WORKING DATA =>
_ _ _ _ _

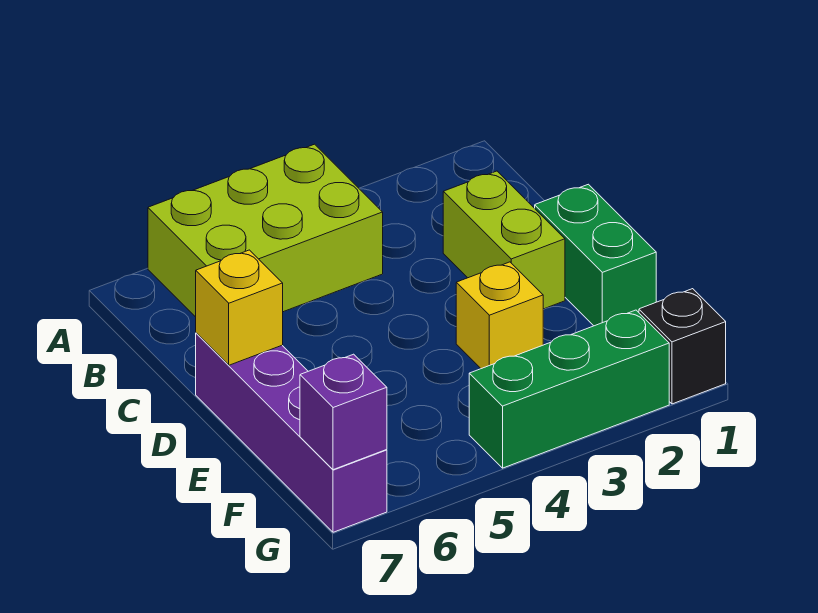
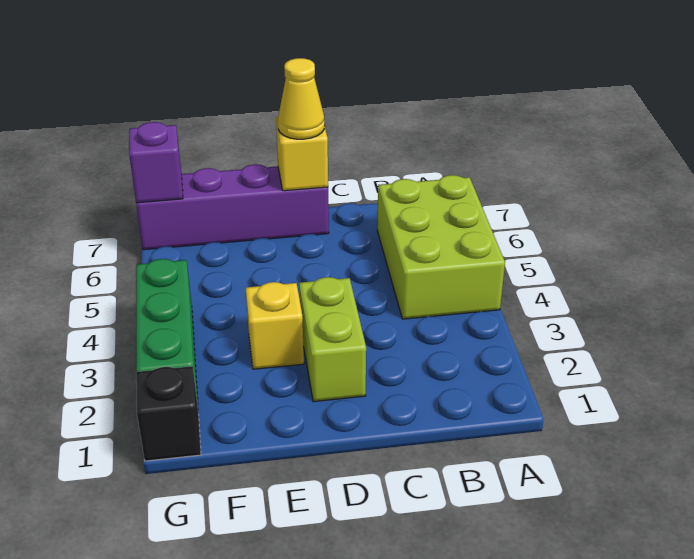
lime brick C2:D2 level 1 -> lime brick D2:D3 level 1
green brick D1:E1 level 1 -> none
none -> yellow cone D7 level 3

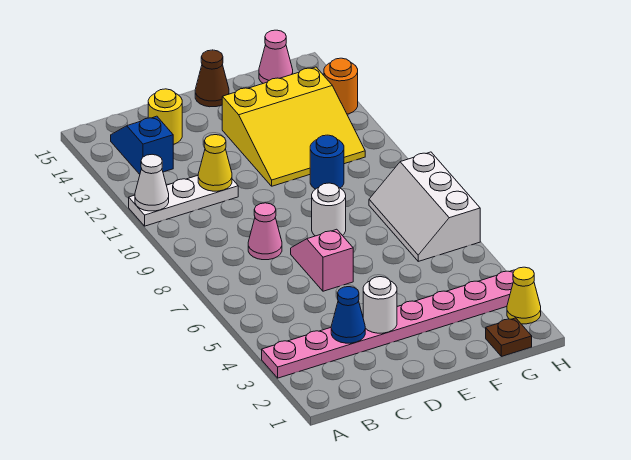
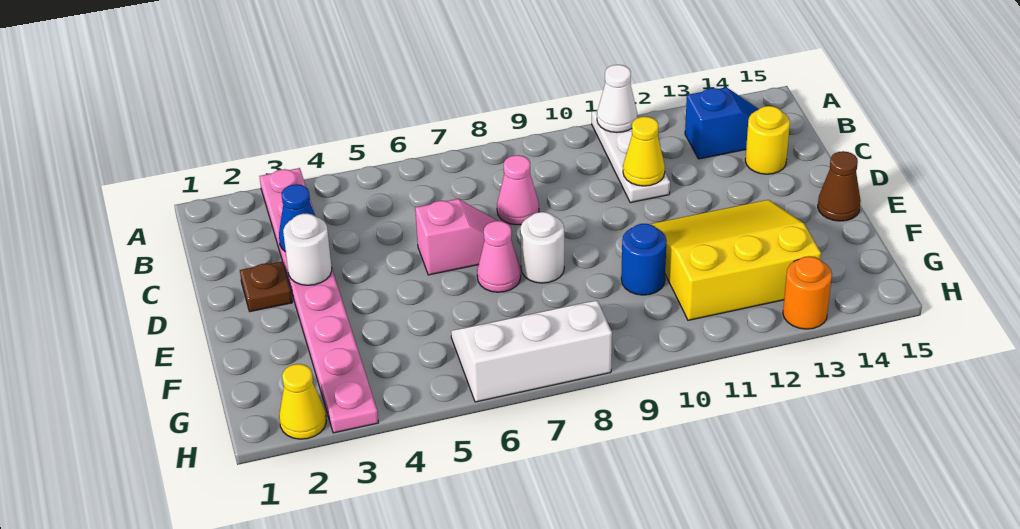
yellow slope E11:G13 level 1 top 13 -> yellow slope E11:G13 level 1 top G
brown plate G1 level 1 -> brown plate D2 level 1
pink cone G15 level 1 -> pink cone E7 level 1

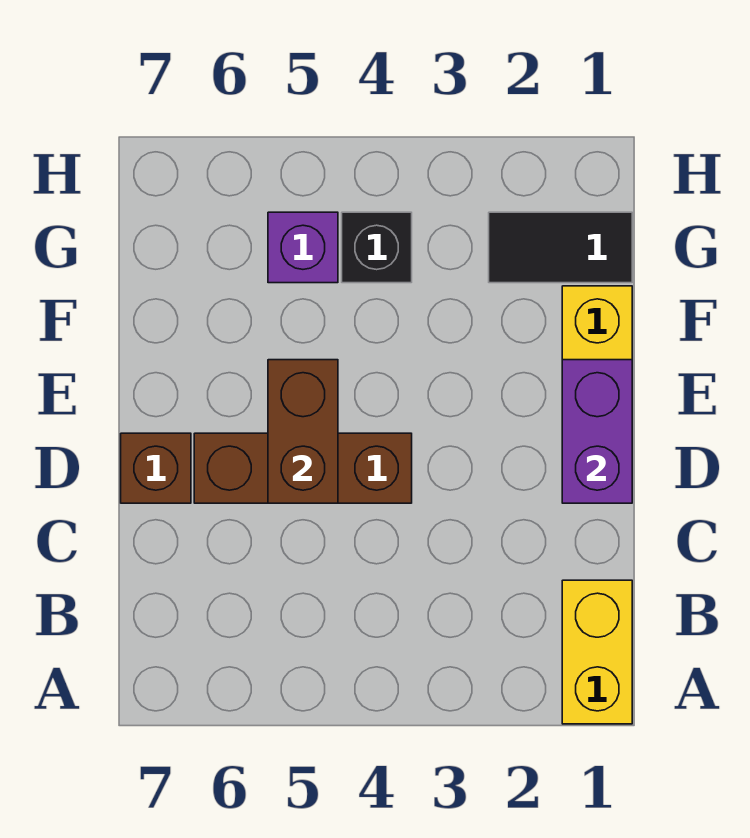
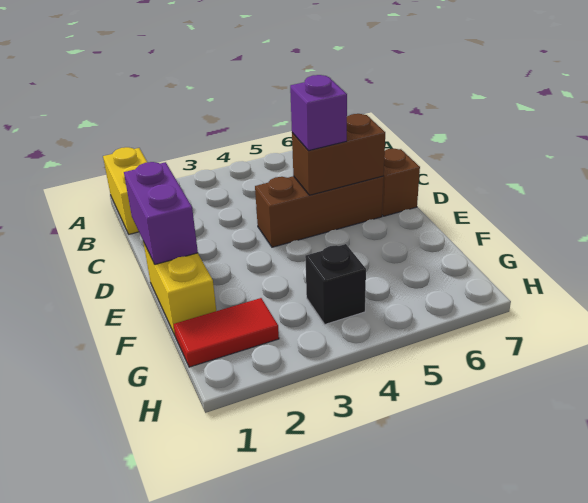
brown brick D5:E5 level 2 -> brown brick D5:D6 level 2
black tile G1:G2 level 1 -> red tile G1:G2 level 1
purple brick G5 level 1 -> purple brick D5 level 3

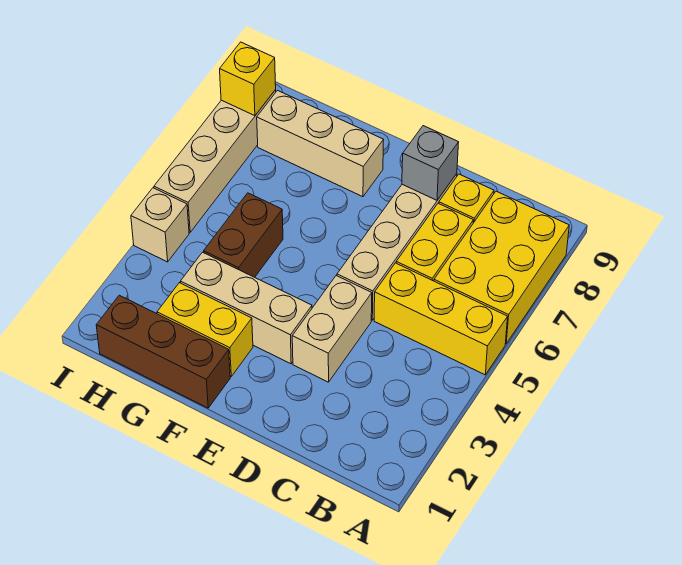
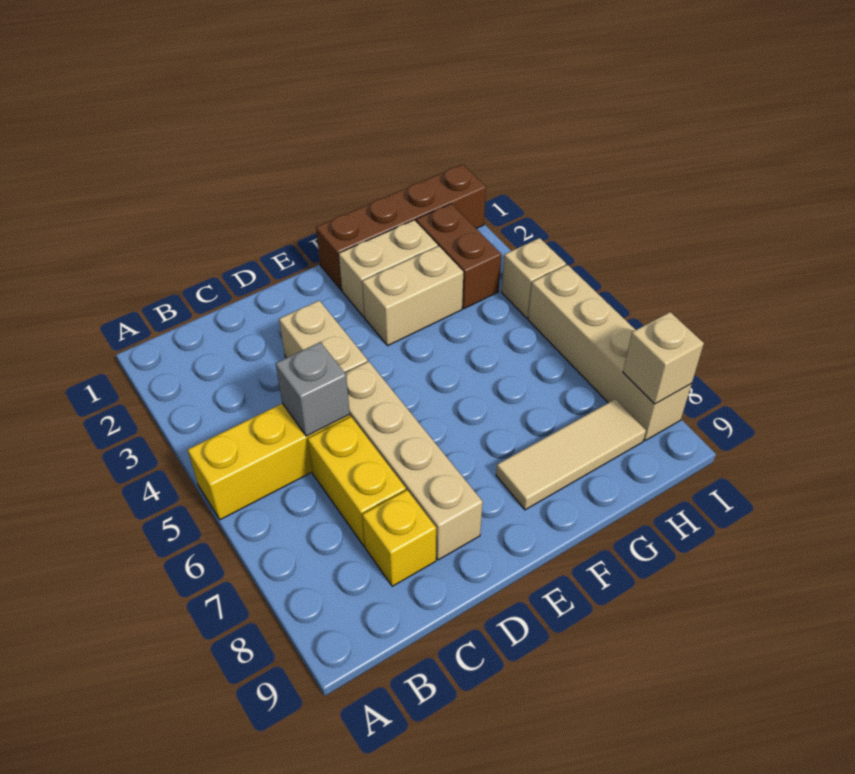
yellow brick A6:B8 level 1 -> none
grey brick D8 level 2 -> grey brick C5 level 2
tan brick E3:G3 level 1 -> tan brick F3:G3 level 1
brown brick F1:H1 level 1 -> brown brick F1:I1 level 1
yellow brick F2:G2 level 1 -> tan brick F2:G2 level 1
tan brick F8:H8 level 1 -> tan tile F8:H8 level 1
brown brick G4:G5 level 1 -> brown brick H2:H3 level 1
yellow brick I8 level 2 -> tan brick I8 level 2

_ _ _ _ _

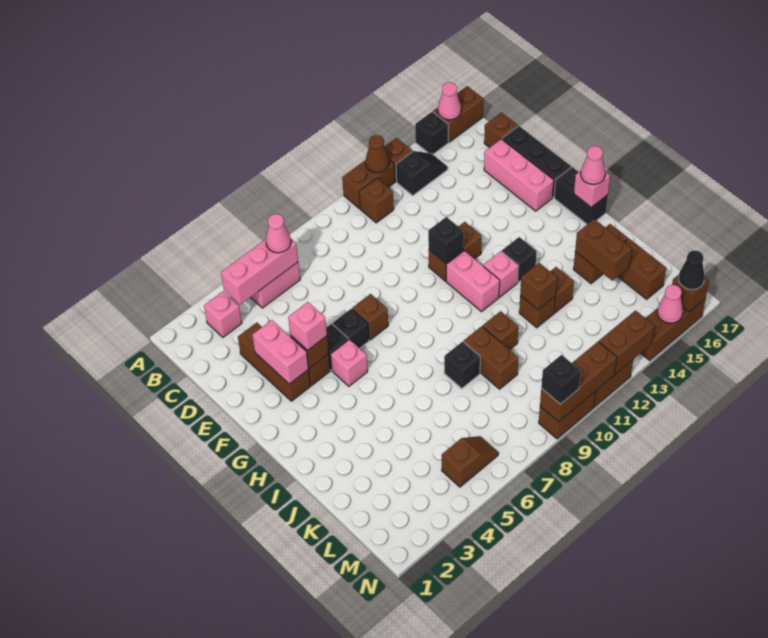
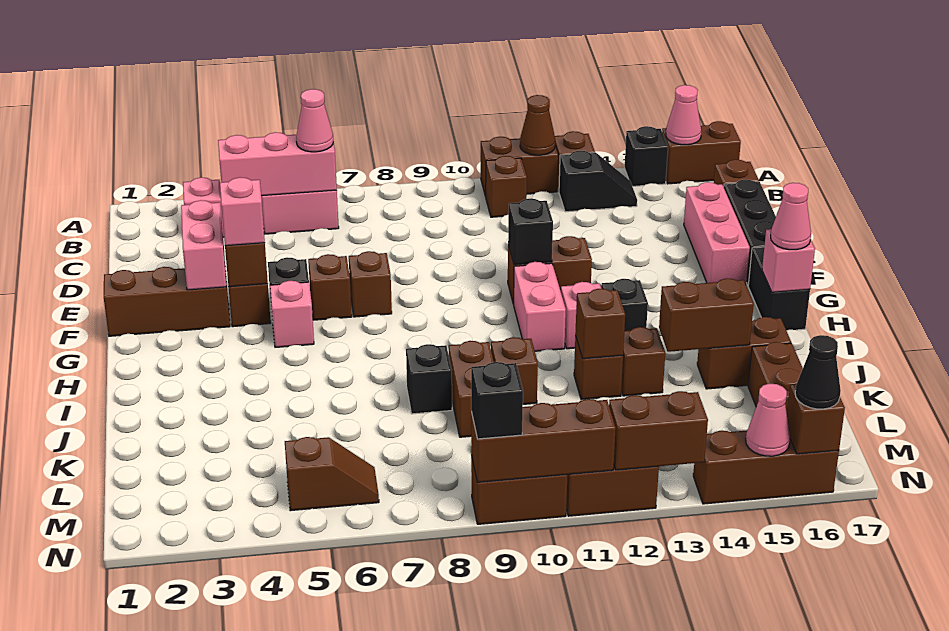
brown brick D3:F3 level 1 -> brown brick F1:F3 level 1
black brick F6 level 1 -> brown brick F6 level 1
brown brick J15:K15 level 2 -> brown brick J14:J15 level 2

_ _ _ _ _

HOW TO COMPLETE THIS TASK => Once the lines of the entries containing the word "none" have been counted, report the number alone.

RESULT FOR THIS EXERCISE => 3